[Coordinate-based change listings]
=====
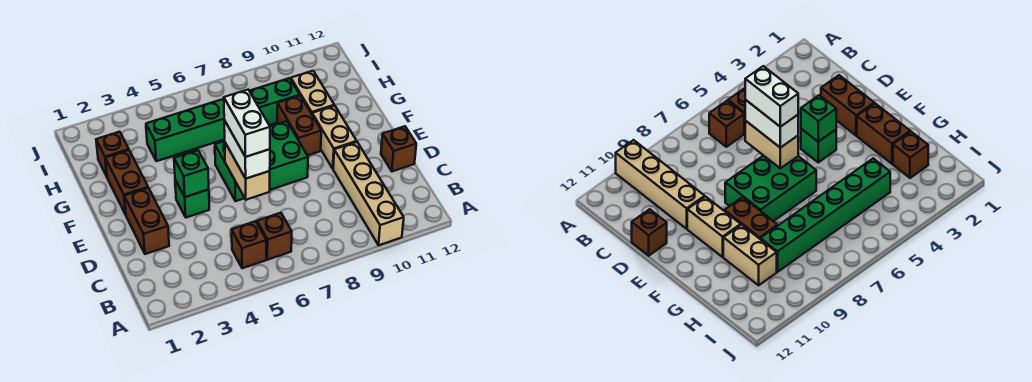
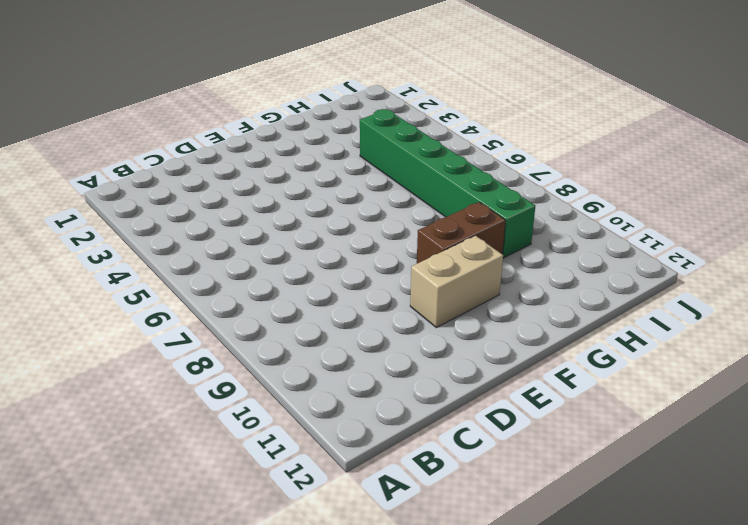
none -> tan brick A10:D10 level 1
none -> brown brick B5 level 1
none -> brown brick B6 level 1

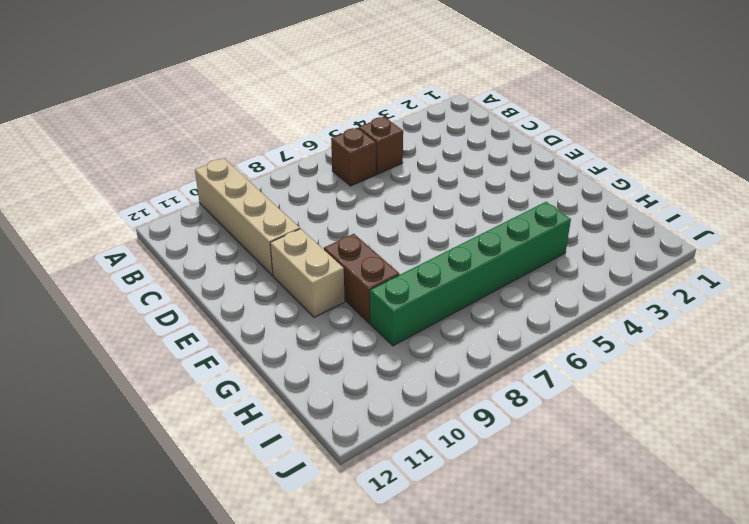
none -> brown brick D2:E2 level 1
none -> brown brick D12 level 1
none -> green brick E4 level 1

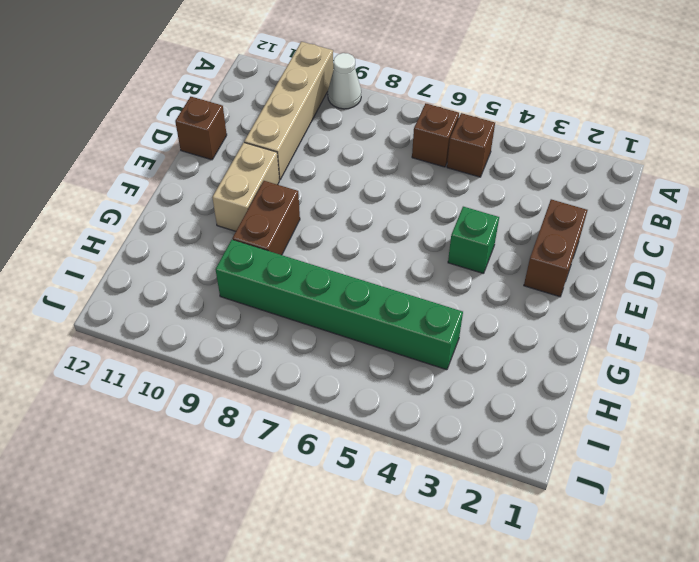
white cone A9 level 1 -> none
none -> green brick E6:F8 level 1
none -> brown brick F2:G2 level 1
none -> tan brick G10:H10 level 1

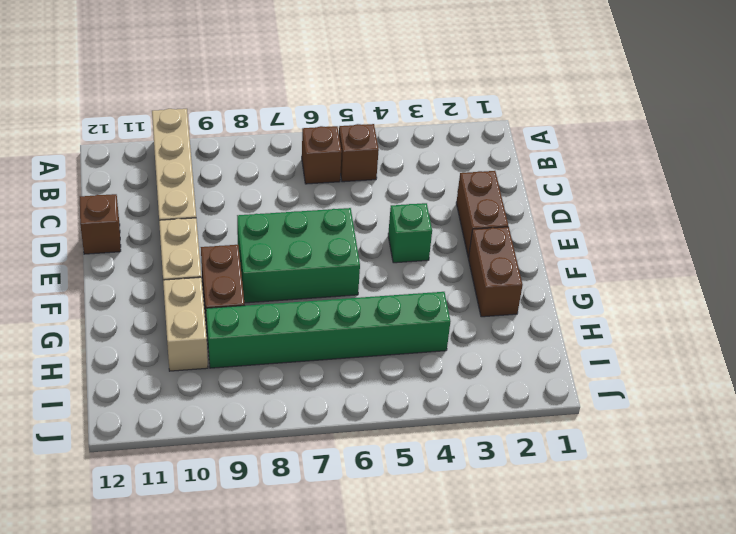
none -> brown brick H2 level 1
none -> tan brick D6:E6 level 2
none -> green brick E4 level 2

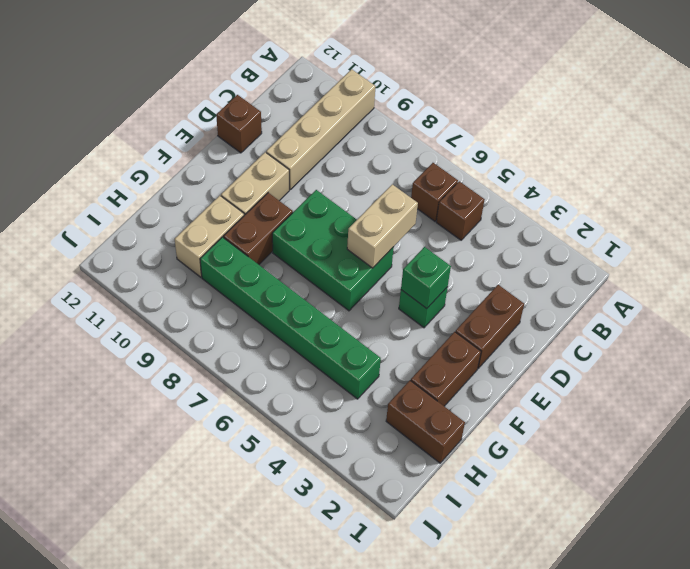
brown brick H1:H2 level 1 -> brown brick H2 level 1
none -> white brick D6:E6 level 3
none -> white brick D6:E6 level 4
=====
**What is required:** Reproduce only the lines from the line with "none -> brown brick B5 level 1" to the end of the entries. Keep both ends, copy them exactly, and omit every picture.

**Output below:**
none -> brown brick B5 level 1
none -> brown brick B6 level 1

none -> brown brick D2:E2 level 1
none -> brown brick D12 level 1
none -> green brick E4 level 1

white cone A9 level 1 -> none
none -> green brick E6:F8 level 1
none -> brown brick F2:G2 level 1
none -> tan brick G10:H10 level 1

none -> brown brick H2 level 1
none -> tan brick D6:E6 level 2
none -> green brick E4 level 2

brown brick H1:H2 level 1 -> brown brick H2 level 1
none -> white brick D6:E6 level 3
none -> white brick D6:E6 level 4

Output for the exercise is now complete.